Try it: Count up the lines of the data below that contain the string "square", then give only the total.

[Items from a dataset]
Start of Block

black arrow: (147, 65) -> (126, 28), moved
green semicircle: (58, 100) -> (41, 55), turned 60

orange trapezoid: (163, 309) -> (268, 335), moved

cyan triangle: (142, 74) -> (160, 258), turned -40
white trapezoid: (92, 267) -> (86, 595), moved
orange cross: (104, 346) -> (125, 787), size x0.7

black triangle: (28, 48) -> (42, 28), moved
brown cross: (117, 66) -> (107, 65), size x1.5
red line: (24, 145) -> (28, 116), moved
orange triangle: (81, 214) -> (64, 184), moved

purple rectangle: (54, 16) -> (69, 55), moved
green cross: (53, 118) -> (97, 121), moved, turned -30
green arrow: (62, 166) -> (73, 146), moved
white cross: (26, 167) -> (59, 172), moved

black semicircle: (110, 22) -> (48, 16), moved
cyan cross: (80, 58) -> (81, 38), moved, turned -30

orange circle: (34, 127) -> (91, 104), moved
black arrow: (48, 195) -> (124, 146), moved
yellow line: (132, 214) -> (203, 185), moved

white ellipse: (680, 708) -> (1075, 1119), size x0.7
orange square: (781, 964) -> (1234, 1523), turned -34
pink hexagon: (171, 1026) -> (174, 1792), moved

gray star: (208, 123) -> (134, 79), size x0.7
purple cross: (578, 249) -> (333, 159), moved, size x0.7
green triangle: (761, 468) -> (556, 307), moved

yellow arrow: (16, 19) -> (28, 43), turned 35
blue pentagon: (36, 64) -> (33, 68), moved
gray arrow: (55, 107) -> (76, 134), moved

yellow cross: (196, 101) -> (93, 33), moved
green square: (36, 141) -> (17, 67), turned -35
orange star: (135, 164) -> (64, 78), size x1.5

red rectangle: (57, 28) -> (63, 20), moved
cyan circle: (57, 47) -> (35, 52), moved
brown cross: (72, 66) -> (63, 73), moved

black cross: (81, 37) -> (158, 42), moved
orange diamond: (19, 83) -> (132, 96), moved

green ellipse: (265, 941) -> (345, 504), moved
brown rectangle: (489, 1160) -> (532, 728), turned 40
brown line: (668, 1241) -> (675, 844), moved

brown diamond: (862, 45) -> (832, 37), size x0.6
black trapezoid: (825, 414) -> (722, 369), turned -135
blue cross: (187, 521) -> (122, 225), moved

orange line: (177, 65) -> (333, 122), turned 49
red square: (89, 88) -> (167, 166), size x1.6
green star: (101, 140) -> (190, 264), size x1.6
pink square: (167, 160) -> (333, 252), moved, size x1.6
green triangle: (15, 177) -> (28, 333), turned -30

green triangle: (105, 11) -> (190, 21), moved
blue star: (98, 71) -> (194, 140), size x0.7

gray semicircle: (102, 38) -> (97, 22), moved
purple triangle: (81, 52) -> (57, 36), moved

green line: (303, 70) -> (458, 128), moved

End of Block

Exercise output: 4